[RECORDS SUPPLIED Boundary: Start]
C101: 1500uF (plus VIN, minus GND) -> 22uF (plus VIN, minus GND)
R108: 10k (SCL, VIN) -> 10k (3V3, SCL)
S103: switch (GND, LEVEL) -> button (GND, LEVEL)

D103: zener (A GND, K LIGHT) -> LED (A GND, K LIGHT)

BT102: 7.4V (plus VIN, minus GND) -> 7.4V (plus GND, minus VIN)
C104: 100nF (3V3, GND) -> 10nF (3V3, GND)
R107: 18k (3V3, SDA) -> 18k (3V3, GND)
[RECORDS SUPPLIED Boundary: End]
[RECORDS SUPPLIED Boundary: Start]
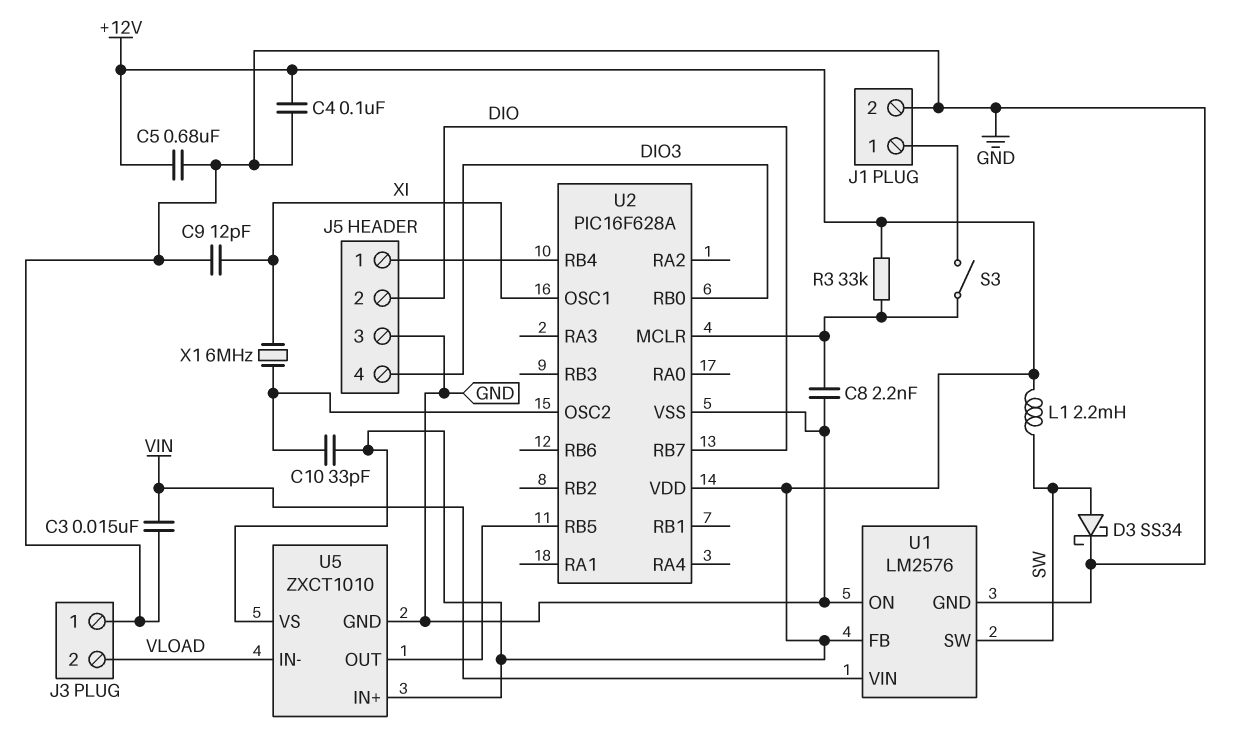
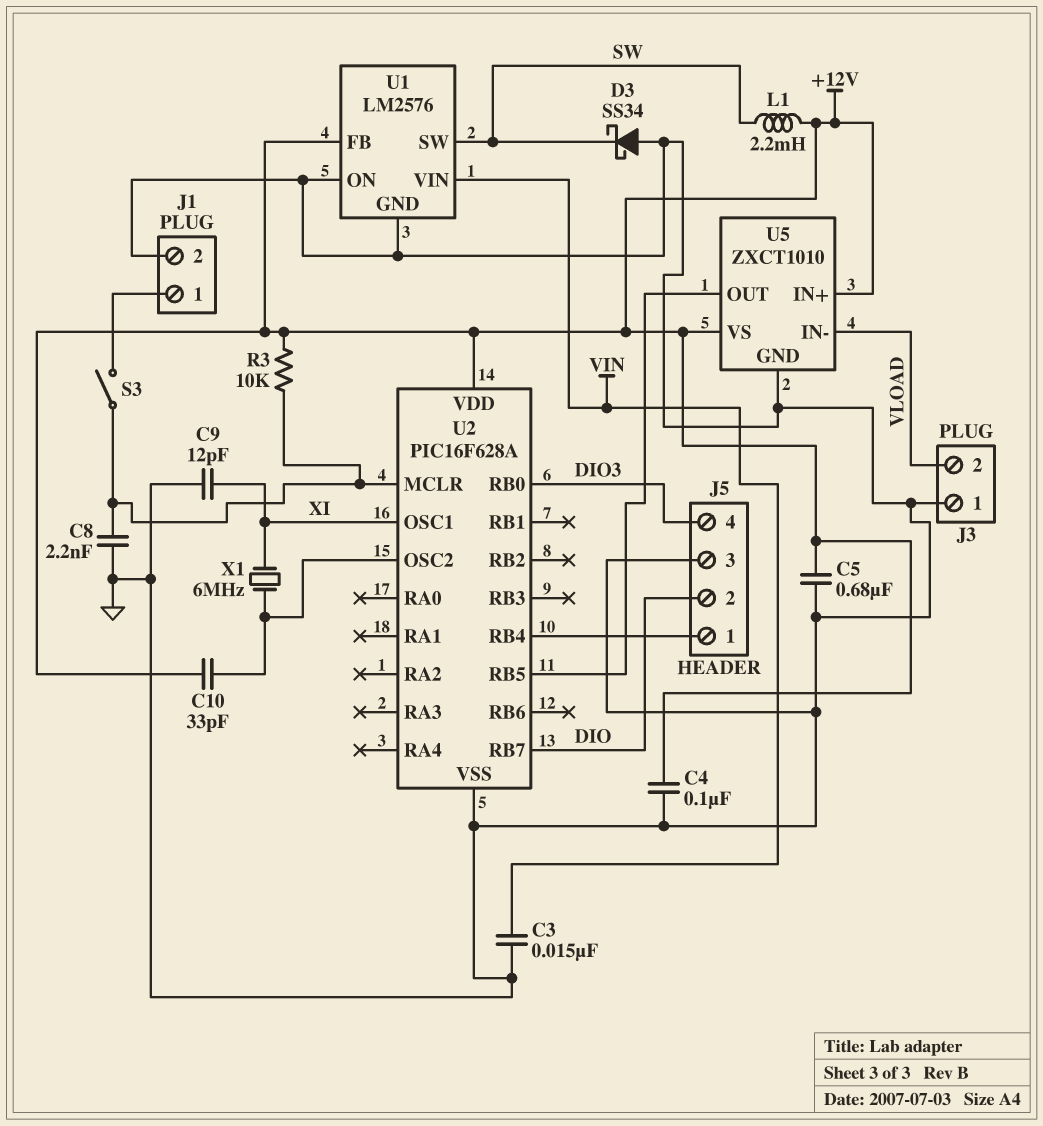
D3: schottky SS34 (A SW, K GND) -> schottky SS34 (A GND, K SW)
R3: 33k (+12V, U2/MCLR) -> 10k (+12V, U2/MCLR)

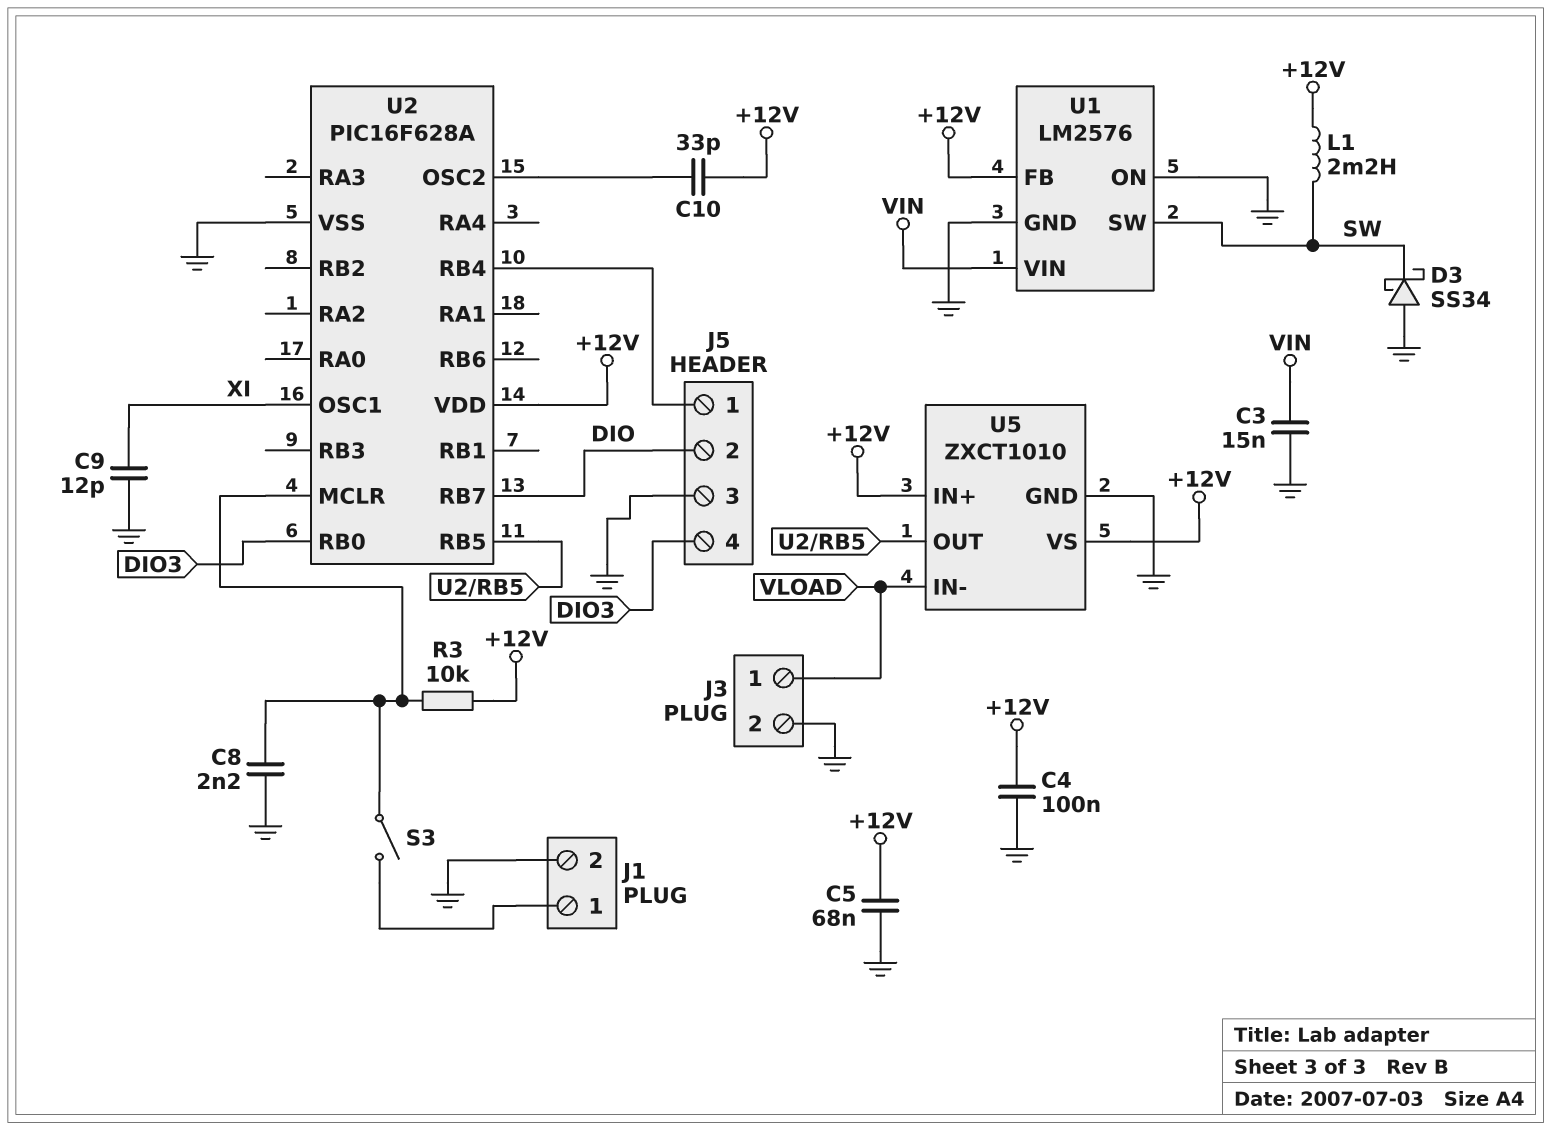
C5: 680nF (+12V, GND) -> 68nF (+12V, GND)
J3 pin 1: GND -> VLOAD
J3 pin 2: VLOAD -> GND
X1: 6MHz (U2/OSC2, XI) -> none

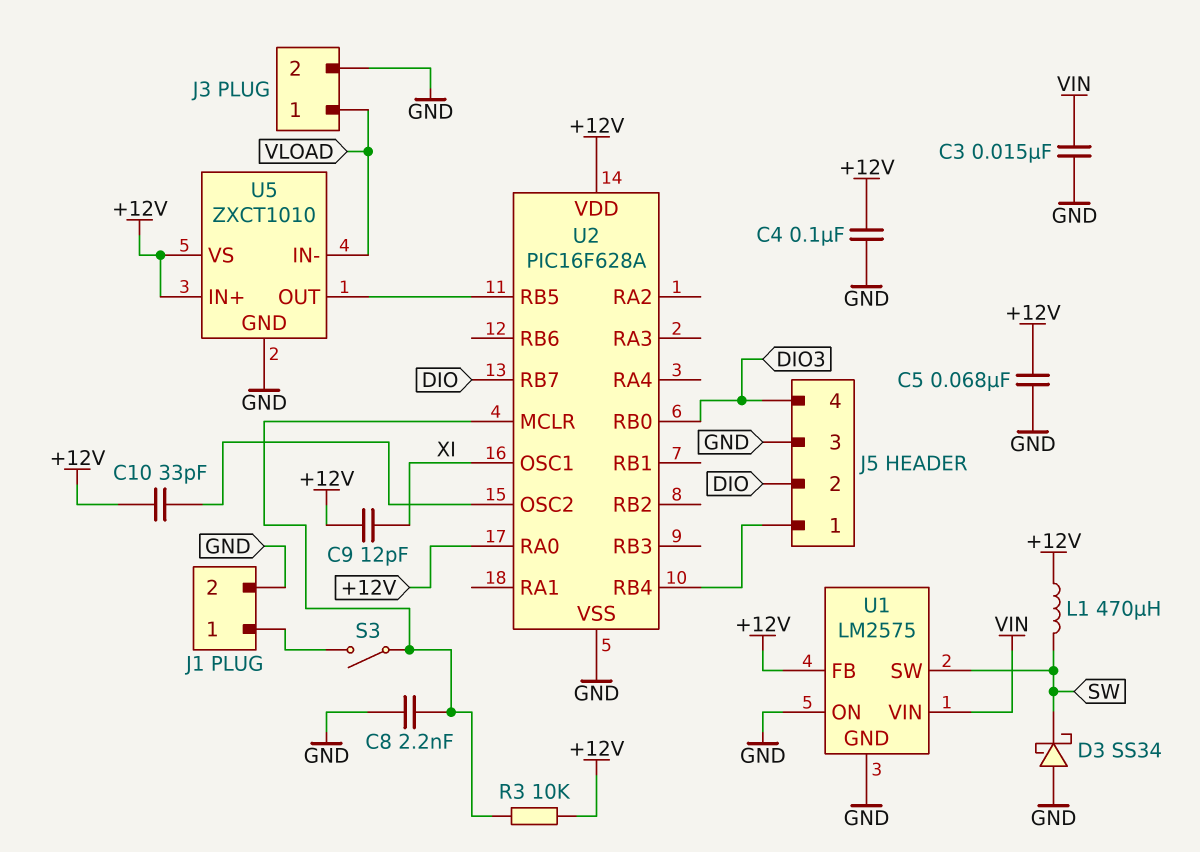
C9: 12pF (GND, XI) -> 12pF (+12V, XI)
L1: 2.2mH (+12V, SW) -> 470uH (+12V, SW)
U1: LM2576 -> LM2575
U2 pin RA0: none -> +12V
[RECORDS SUPPLIED Boundary: End]
[RECORDS SUPPLIED Boundary: Start]
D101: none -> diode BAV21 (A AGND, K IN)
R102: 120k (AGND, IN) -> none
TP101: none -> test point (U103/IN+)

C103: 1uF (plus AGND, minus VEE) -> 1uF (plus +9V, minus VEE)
[RECORDS SUPPLIED Boundary: End]
### YOUR TASK:
After identifying the lines above that contain "AGND", copy each one.

### RESPONSE:
D101: none -> diode BAV21 (A AGND, K IN)
R102: 120k (AGND, IN) -> none
C103: 1uF (plus AGND, minus VEE) -> 1uF (plus +9V, minus VEE)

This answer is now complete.